[INFORMATION Boundary: Start]

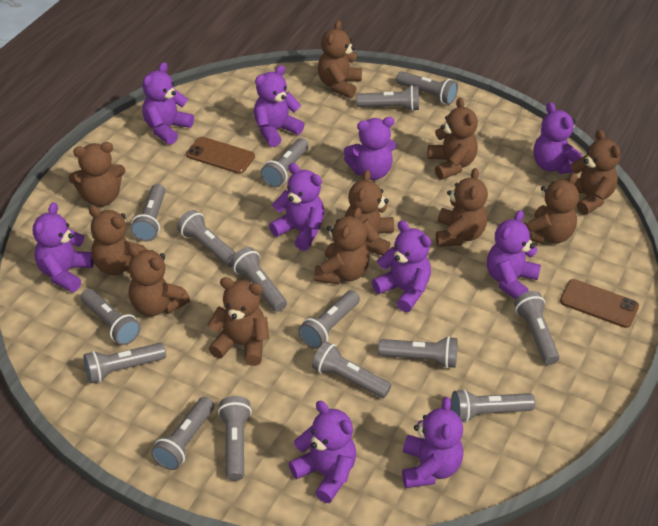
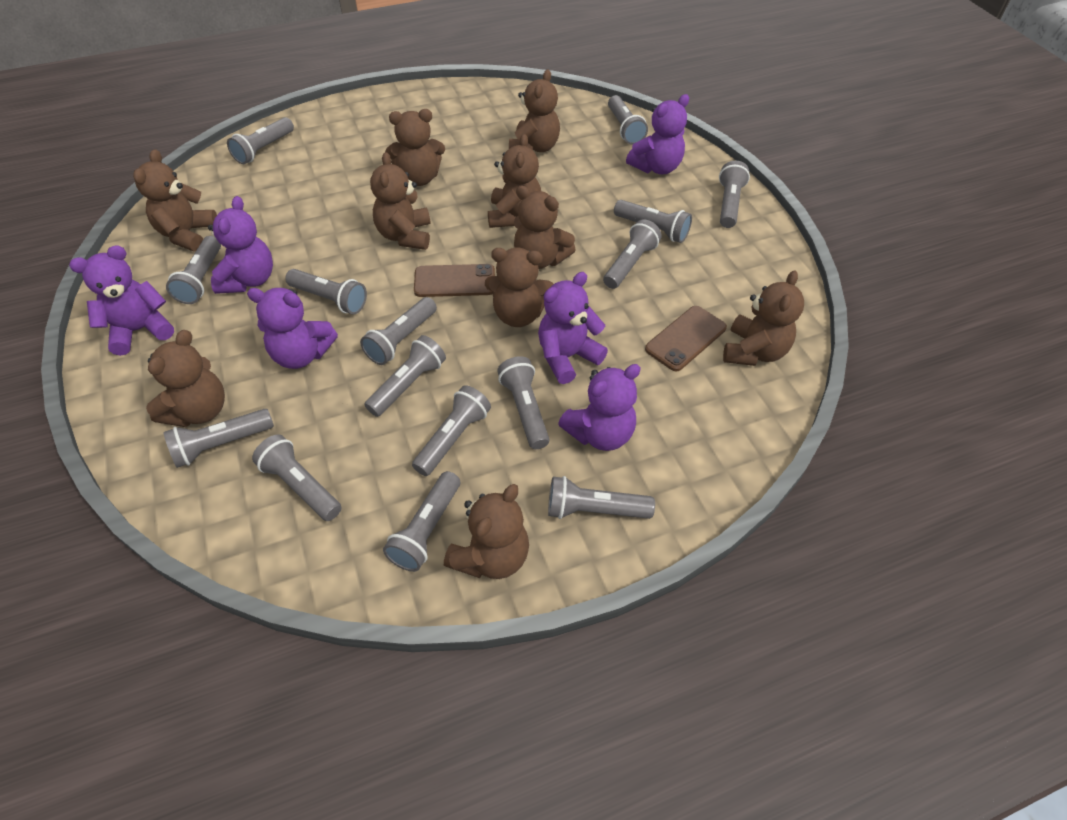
brown teddy bear: [69,142,125,207] [89,206,147,275] [127,245,190,316] [207,277,269,366] [314,207,369,284] [318,20,362,98] [345,170,394,255] [427,98,478,180] [436,168,488,247] [524,173,579,244] [567,130,620,215] = 11 -> [133,149,217,252] [146,330,225,427] [370,152,431,250] [385,109,445,186] [444,484,529,579] [485,247,553,327] [488,134,541,228] [509,69,560,152] [514,186,576,269] [723,270,804,366] = 10
purple teddy bear: [33,202,94,292] [142,62,194,145] [254,65,304,147] [269,163,324,251] [289,401,356,503] [344,117,397,180] [372,220,431,312] [402,397,463,488] [487,210,541,299] [533,102,582,174] = 10 -> [69,245,174,356] [208,196,273,294] [247,288,338,369] [538,272,608,384] [558,364,641,451] [626,94,689,174] = 6

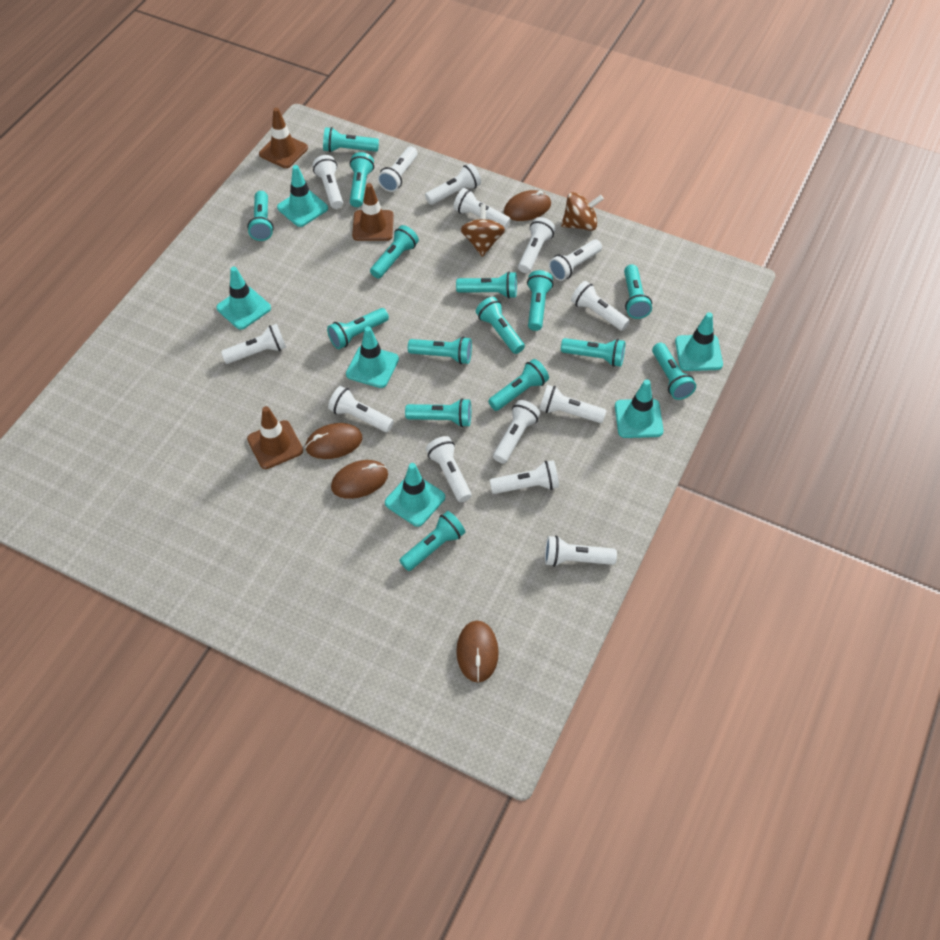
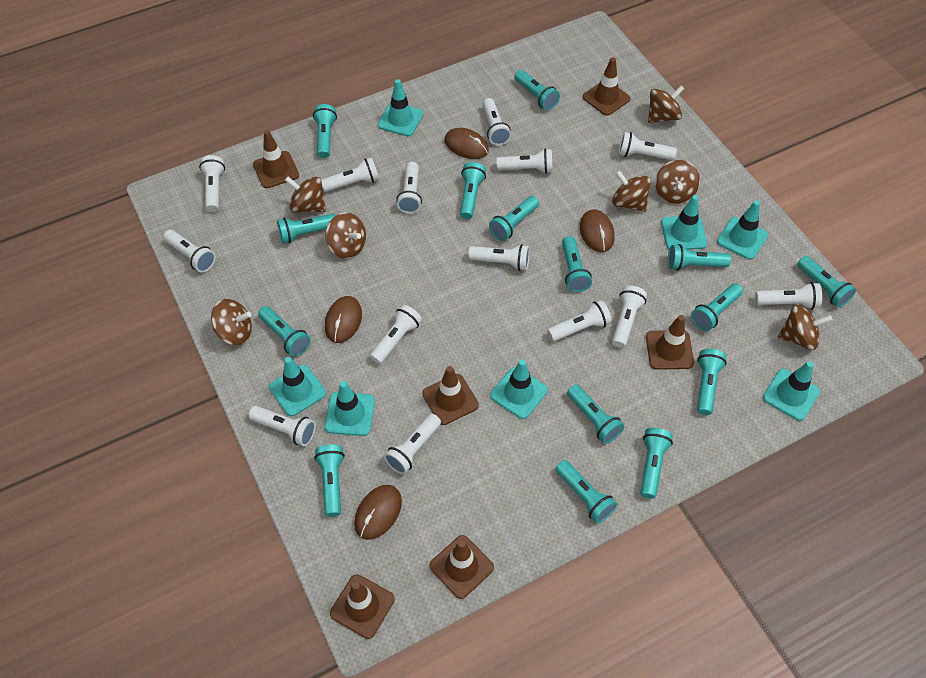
brown spinning top: [460,204,505,257] [561,192,604,231] = 2 -> [211,299,252,345] [285,177,326,212] [325,212,366,258] [612,170,651,212] [648,85,685,123] [655,160,700,204] [778,305,833,350] = 7
brown traffic cone: [247,406,303,469] [259,108,308,168] [352,183,394,241] = 3 -> [253,130,299,188] [330,574,395,639] [422,366,479,425] [429,535,494,599] [583,57,630,116] [646,315,694,370] = 6
turquoise traffic cone: [216,267,271,330] [277,165,328,227] [346,326,399,388] [385,463,445,527] [615,379,663,438] [675,312,723,371] = 6 -> [269,357,326,416] [325,381,375,436] [378,79,423,136] [490,359,548,419] [661,195,707,250] [717,200,768,260] [763,361,820,421] = 7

[INFORMATION Boundary: End]

ASSIGNMENT ▸ What you return must match, character for character, the lines above from the one with "purple teddy bear: [33,202,94,292]" through the one with "brown traffic cone: [247,406,303,469]", minus any pictures.

OUTPUT BELOW ▸
purple teddy bear: [33,202,94,292] [142,62,194,145] [254,65,304,147] [269,163,324,251] [289,401,356,503] [344,117,397,180] [372,220,431,312] [402,397,463,488] [487,210,541,299] [533,102,582,174] = 10 -> [69,245,174,356] [208,196,273,294] [247,288,338,369] [538,272,608,384] [558,364,641,451] [626,94,689,174] = 6

brown spinning top: [460,204,505,257] [561,192,604,231] = 2 -> [211,299,252,345] [285,177,326,212] [325,212,366,258] [612,170,651,212] [648,85,685,123] [655,160,700,204] [778,305,833,350] = 7
brown traffic cone: [247,406,303,469] [259,108,308,168] [352,183,394,241] = 3 -> [253,130,299,188] [330,574,395,639] [422,366,479,425] [429,535,494,599] [583,57,630,116] [646,315,694,370] = 6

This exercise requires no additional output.